* [Activity]
In the listing below, please print the line that contains "[605, 280, 655, 330]" and every line that follows it, exactly.

* [Given information]
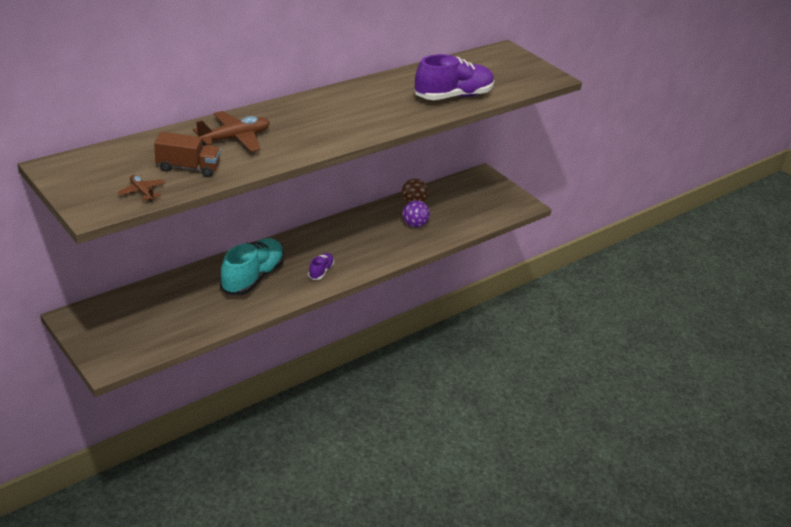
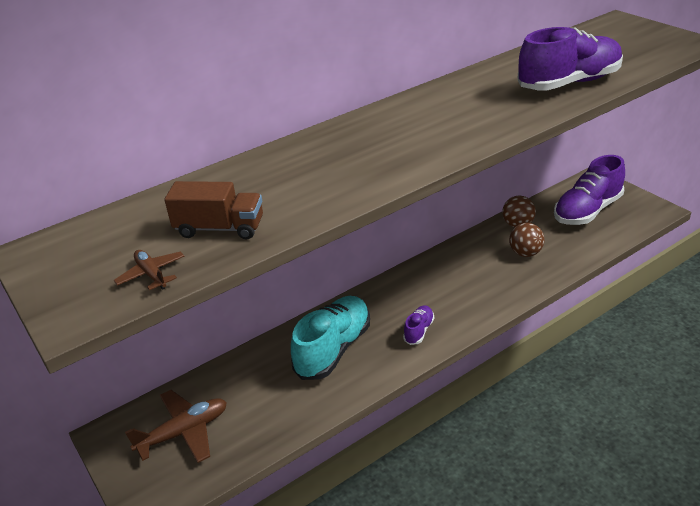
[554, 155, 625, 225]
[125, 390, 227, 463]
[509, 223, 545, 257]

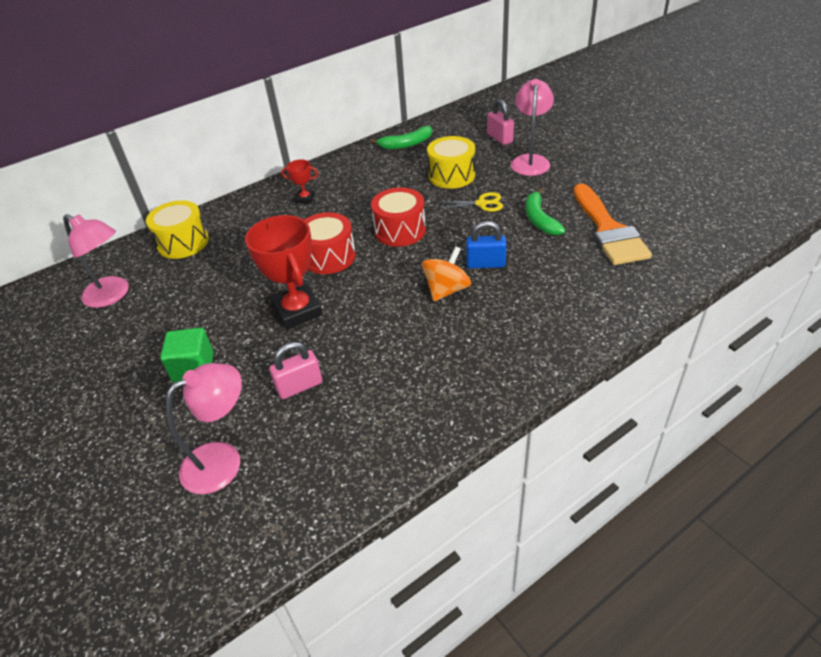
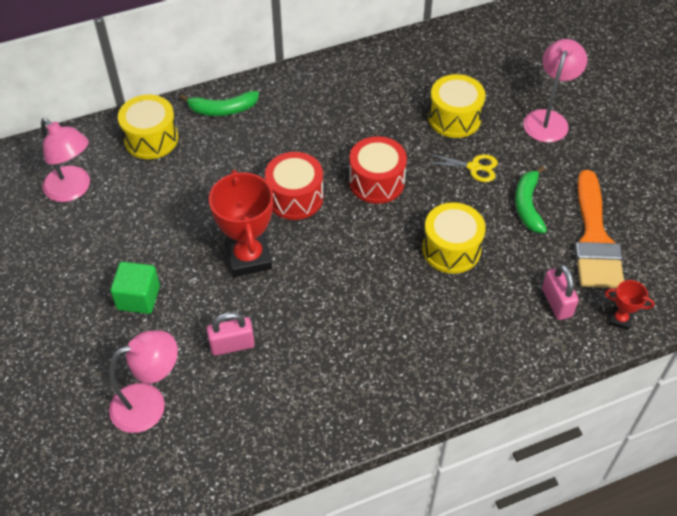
[422, 246, 471, 301] (first image)
[605, 280, 655, 330]
[180, 91, 259, 116]
[542, 264, 579, 320]
[422, 202, 486, 274]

* [Answer to the exercise]
[605, 280, 655, 330]
[180, 91, 259, 116]
[542, 264, 579, 320]
[422, 202, 486, 274]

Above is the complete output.